(Input records begins)
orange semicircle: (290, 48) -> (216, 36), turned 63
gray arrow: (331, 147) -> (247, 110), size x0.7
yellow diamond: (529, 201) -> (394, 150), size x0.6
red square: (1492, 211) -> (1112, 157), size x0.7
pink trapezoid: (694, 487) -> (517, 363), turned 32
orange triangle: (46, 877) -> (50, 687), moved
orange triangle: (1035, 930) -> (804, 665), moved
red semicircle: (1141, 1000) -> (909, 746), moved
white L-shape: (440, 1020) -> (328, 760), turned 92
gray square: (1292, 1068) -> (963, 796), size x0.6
(Input records ends)
(Input records begins)
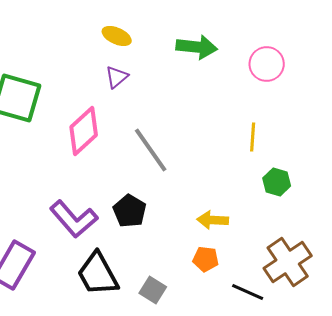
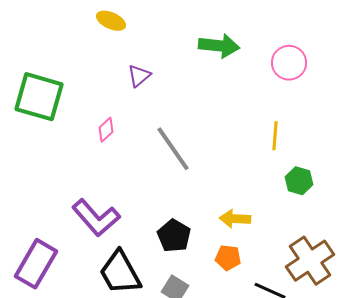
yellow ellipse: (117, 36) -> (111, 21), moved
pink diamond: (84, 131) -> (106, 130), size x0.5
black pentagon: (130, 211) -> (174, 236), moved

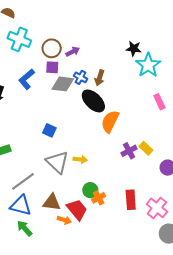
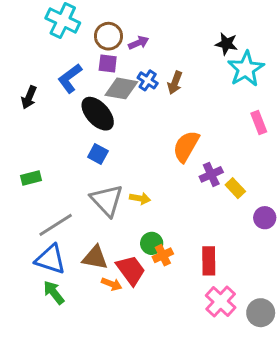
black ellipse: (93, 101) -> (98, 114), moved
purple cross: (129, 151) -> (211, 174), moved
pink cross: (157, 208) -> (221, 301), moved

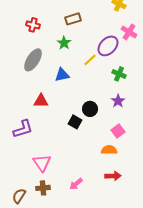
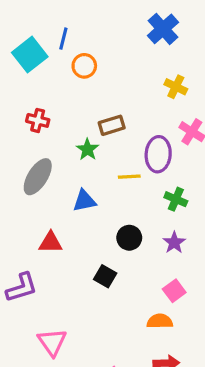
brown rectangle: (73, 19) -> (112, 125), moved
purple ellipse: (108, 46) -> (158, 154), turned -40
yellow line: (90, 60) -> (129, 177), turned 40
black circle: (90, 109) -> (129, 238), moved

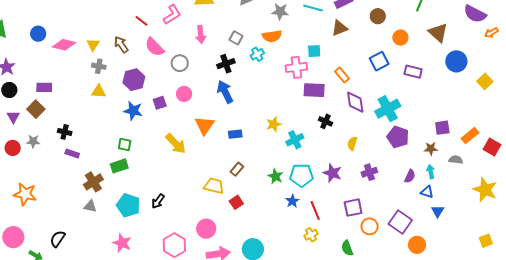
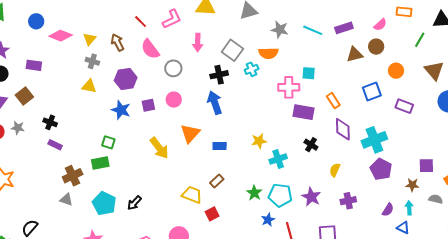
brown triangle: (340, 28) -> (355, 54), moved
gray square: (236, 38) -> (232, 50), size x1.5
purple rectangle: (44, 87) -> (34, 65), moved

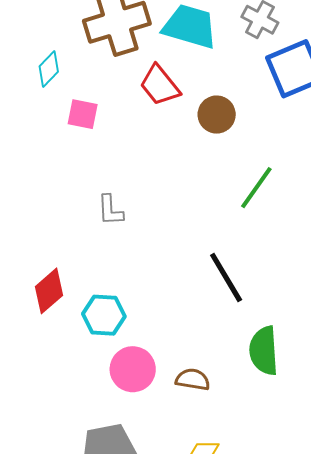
(Input records ends)
(Input records begins)
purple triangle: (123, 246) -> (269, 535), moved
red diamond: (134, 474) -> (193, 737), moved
(Input records ends)
▶ [Your task]
Scan the material above for lines holding the string "gray" and copy those lines.

▶ [Task response]
gray arrow: (331, 147) -> (247, 110), size x0.7
gray square: (1292, 1068) -> (963, 796), size x0.6
gray square: (236, 38) -> (232, 50), size x1.5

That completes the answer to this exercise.